[BEGIN]

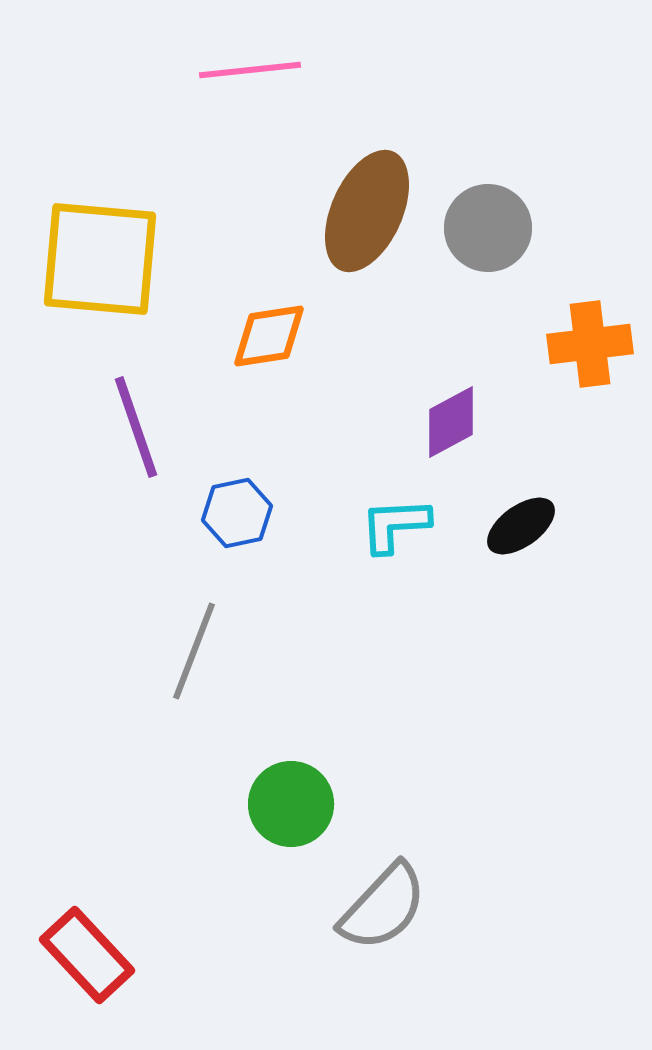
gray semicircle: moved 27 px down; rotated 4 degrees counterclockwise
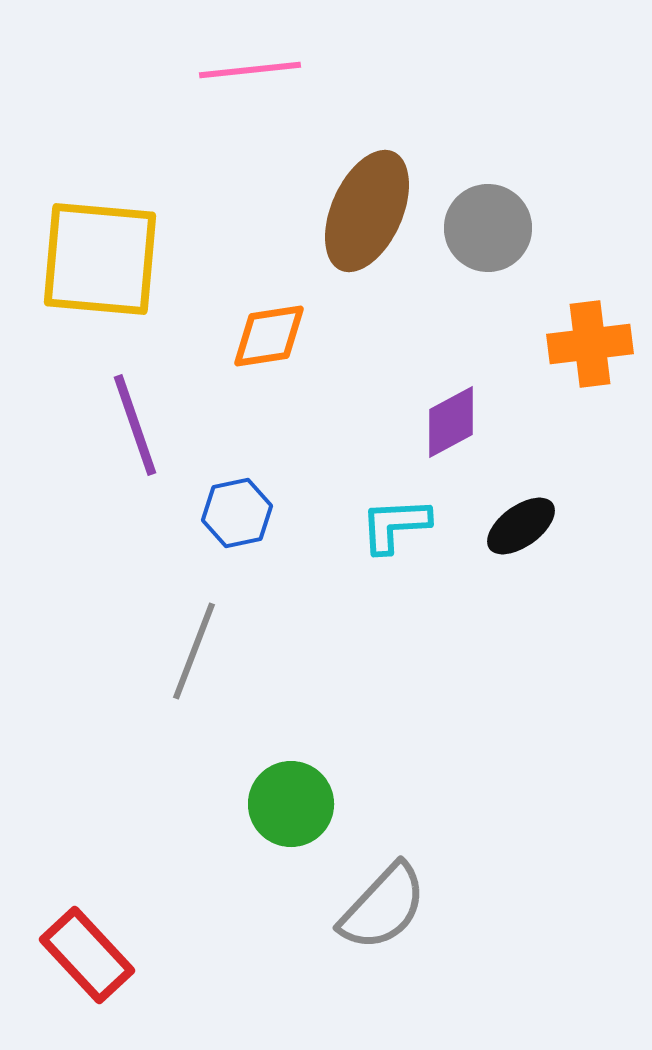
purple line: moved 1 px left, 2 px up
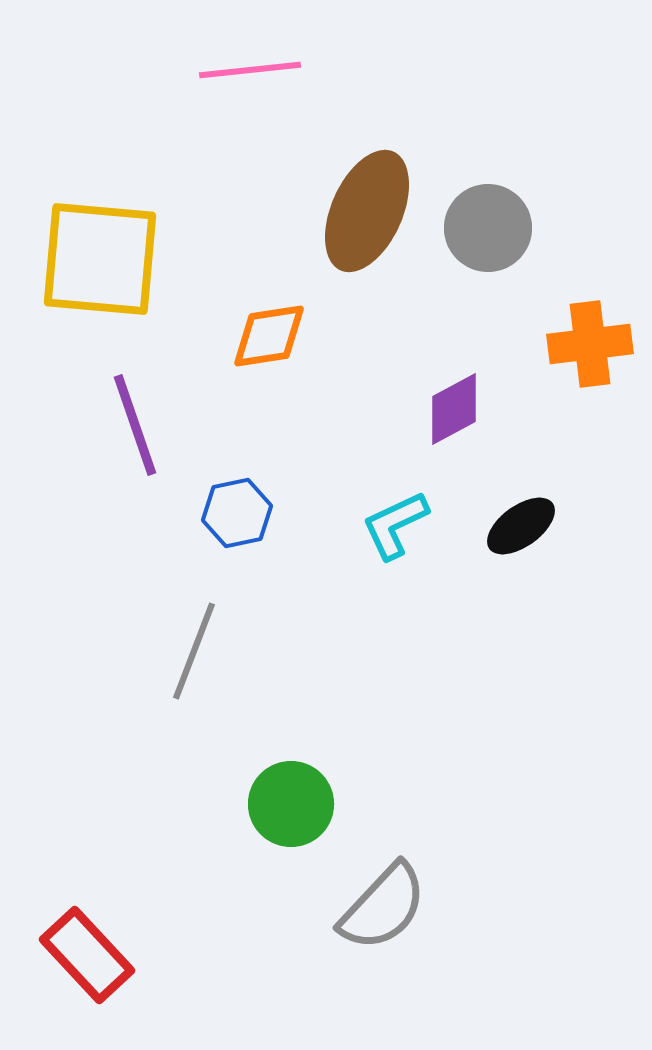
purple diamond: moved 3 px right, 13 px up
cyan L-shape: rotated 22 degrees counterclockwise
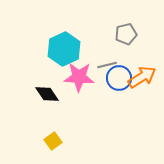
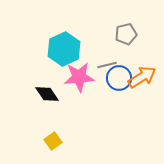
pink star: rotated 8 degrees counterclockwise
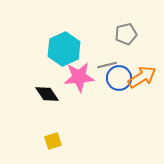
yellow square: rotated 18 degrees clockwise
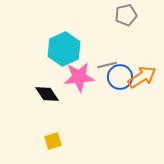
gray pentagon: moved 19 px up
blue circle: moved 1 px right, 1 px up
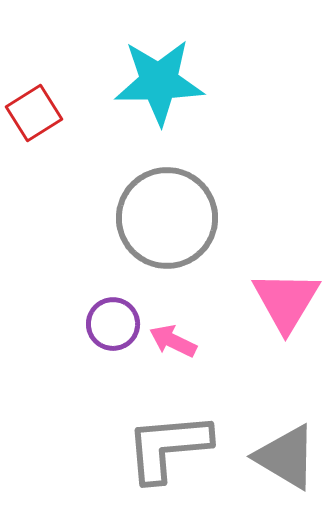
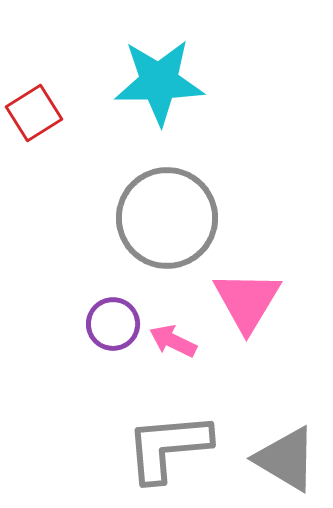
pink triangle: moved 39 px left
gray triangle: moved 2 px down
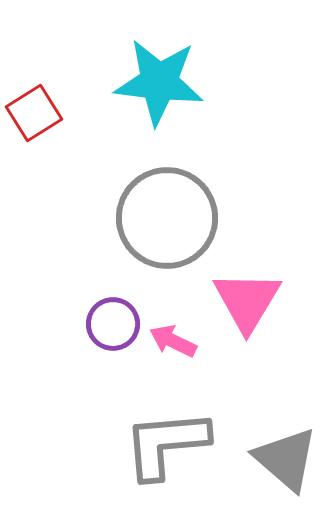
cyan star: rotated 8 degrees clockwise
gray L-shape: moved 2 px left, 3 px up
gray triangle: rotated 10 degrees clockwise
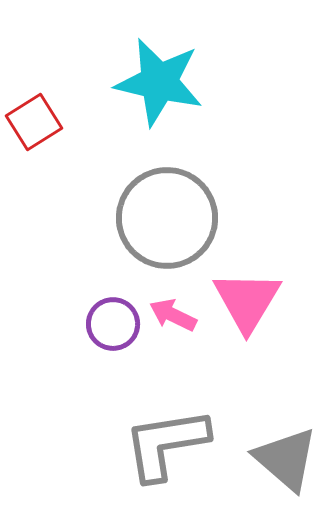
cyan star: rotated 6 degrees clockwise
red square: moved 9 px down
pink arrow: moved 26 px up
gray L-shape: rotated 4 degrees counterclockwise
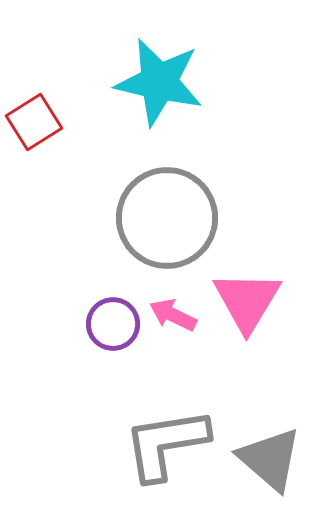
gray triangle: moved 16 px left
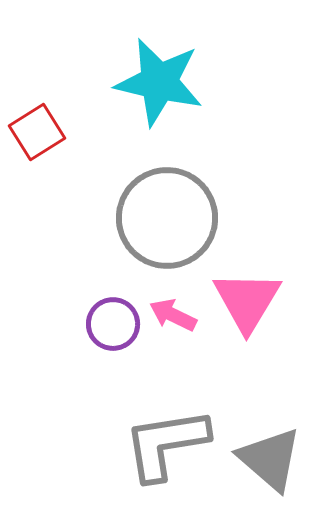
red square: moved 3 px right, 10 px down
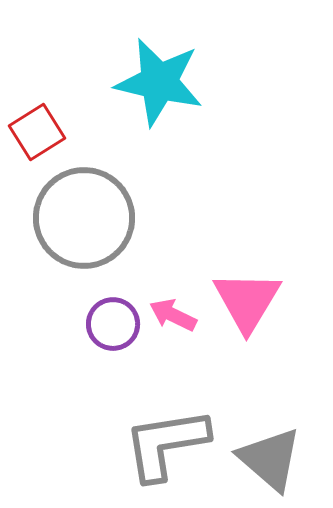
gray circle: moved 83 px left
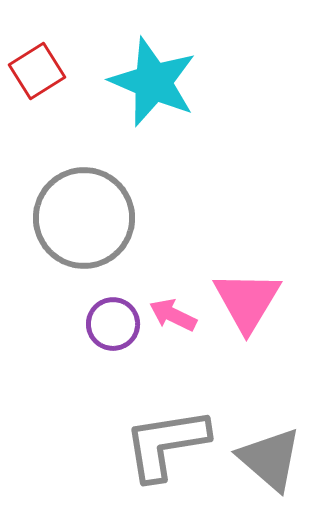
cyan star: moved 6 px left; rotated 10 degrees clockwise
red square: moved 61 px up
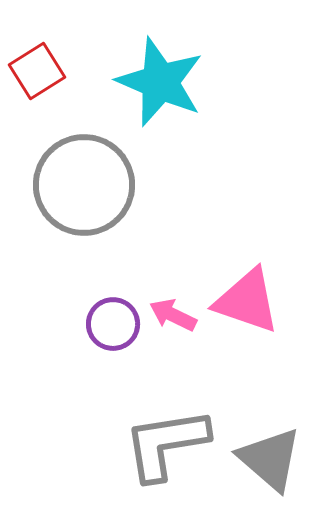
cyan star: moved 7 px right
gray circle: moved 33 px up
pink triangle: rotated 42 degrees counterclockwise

[END]

=== What the exercise asks ===
Please copy out all of the rows above without changing a word, leaving the pictures out.

=== Answer for this exercise ===
gray semicircle: moved 27 px down; rotated 4 degrees counterclockwise
purple line: moved 1 px left, 2 px up
purple diamond: moved 3 px right, 13 px up
cyan L-shape: rotated 22 degrees counterclockwise
pink star: rotated 8 degrees counterclockwise
yellow square: rotated 18 degrees clockwise
gray pentagon: moved 19 px up
blue circle: moved 1 px right, 1 px up
pink triangle: moved 39 px left
gray triangle: moved 2 px down
cyan star: rotated 8 degrees clockwise
gray L-shape: moved 2 px left, 3 px up
gray triangle: rotated 10 degrees clockwise
cyan star: rotated 6 degrees clockwise
red square: moved 9 px down
pink arrow: moved 26 px up
gray L-shape: rotated 4 degrees counterclockwise
gray triangle: moved 16 px left
red square: moved 3 px right, 10 px down
gray circle: moved 83 px left
cyan star: moved 6 px left; rotated 10 degrees clockwise
red square: moved 61 px up
cyan star: moved 7 px right
gray circle: moved 33 px up
pink triangle: rotated 42 degrees counterclockwise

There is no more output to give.